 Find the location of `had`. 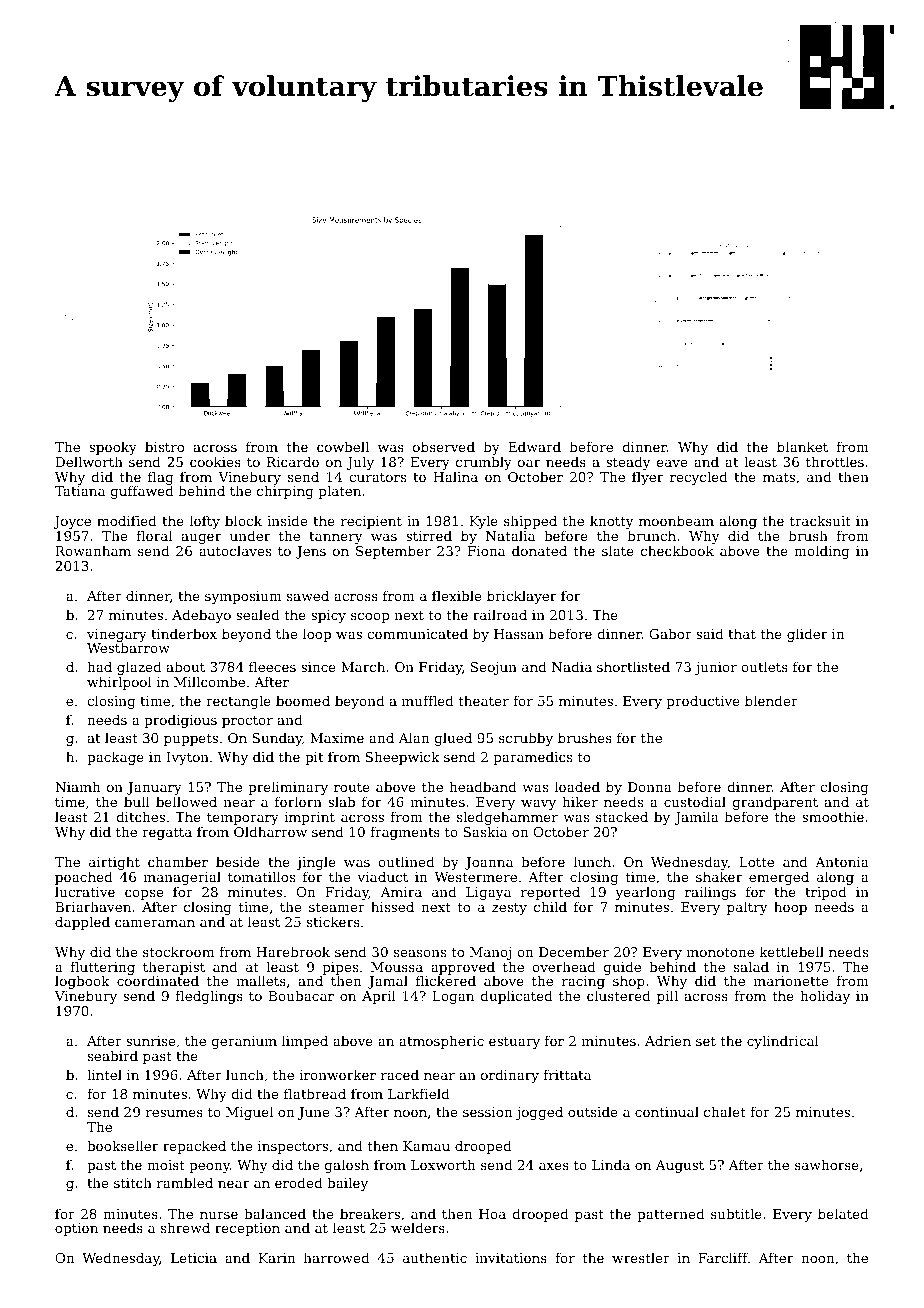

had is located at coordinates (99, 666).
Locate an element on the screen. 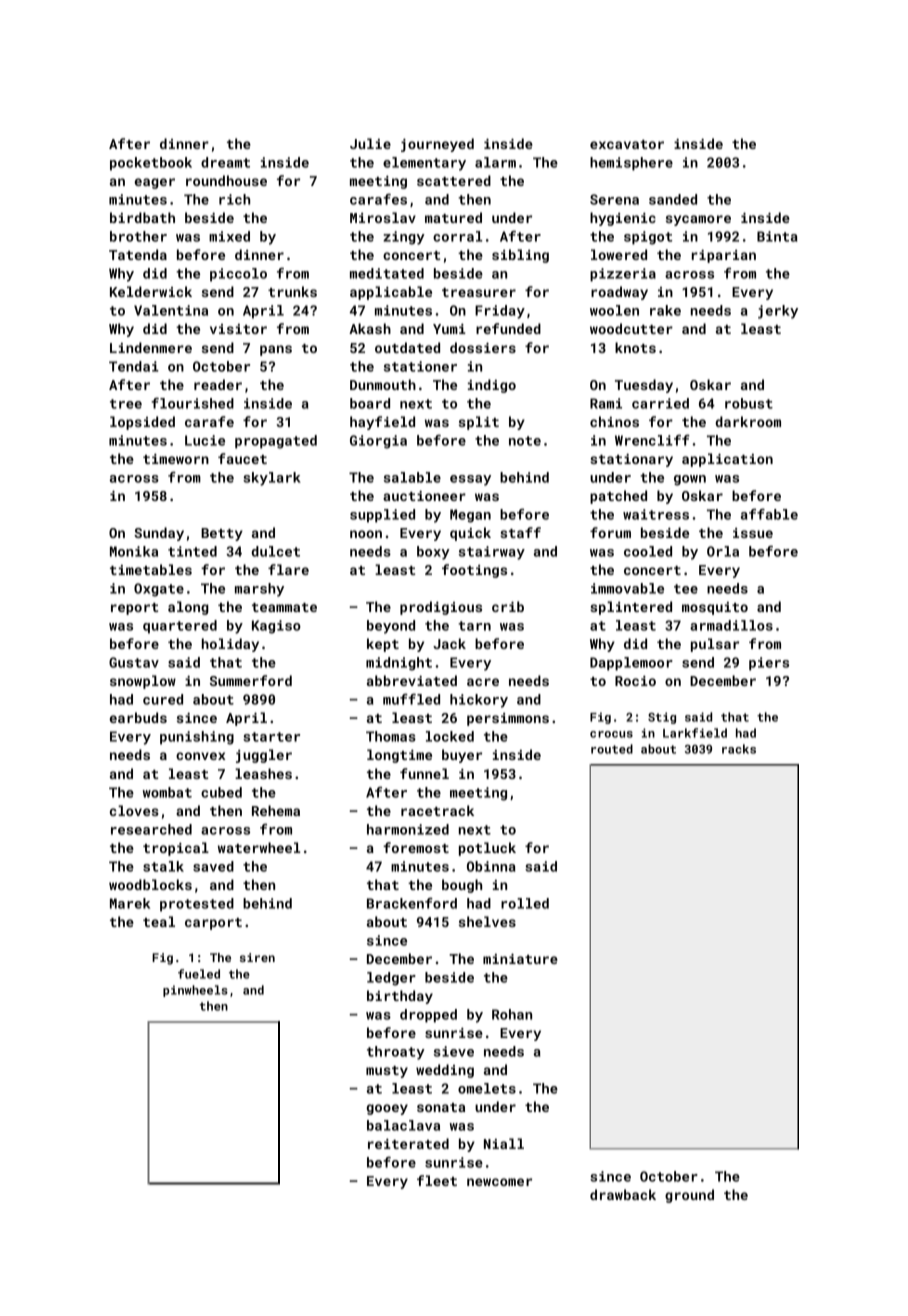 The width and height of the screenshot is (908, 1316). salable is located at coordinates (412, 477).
--
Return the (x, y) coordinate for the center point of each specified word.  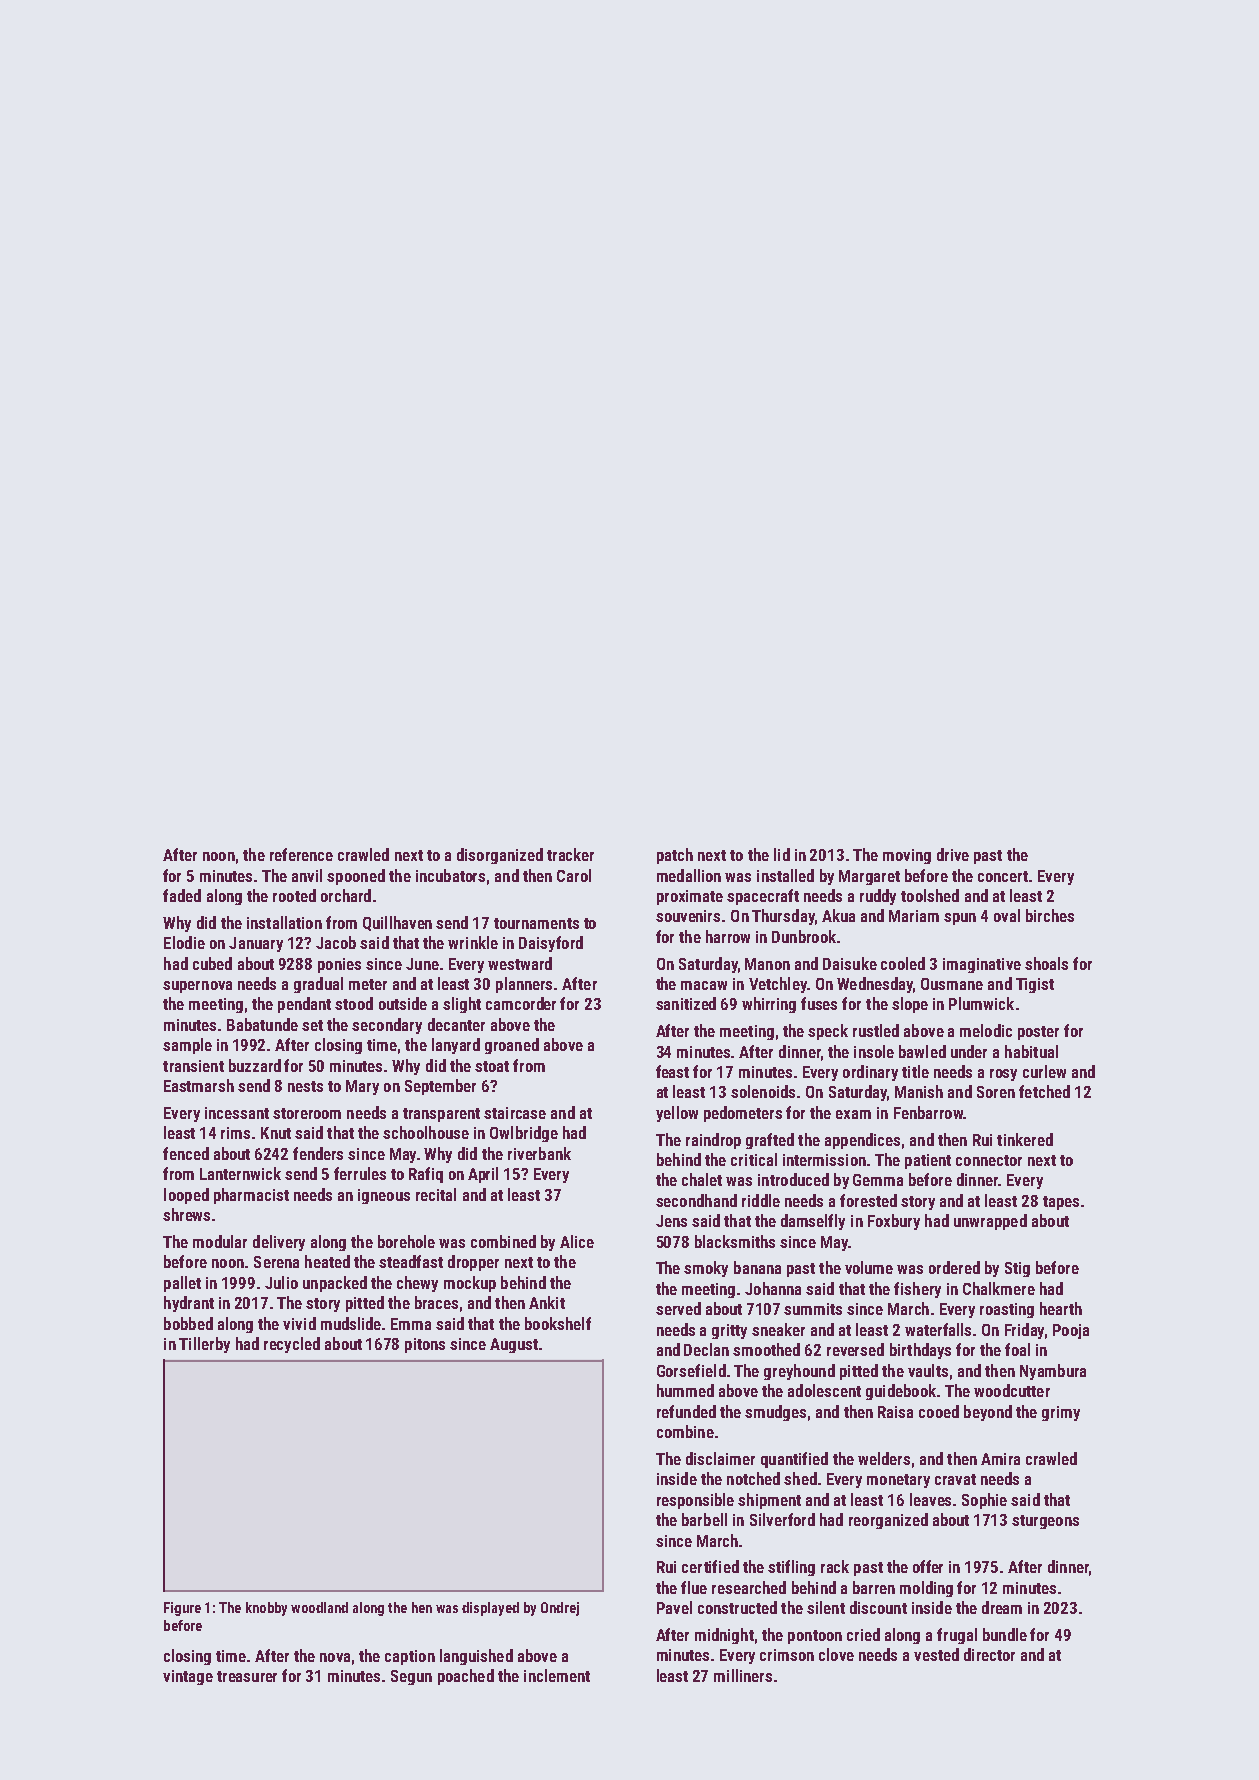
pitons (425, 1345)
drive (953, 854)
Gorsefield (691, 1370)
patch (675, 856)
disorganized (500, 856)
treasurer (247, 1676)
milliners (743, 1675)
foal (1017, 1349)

### AIM OF THE EXERCISE
Rewrite the entries from the line with "drive (953, 854)" through the line with "foal (1017, 1349)", replacing "treasurer" with "cashier" and leaving everything else unchanged.

### SOLUTION FOR THIS PROBLEM
drive (953, 854)
Gorsefield (691, 1370)
patch (675, 856)
disorganized (500, 856)
cashier (247, 1676)
milliners (743, 1675)
foal (1017, 1349)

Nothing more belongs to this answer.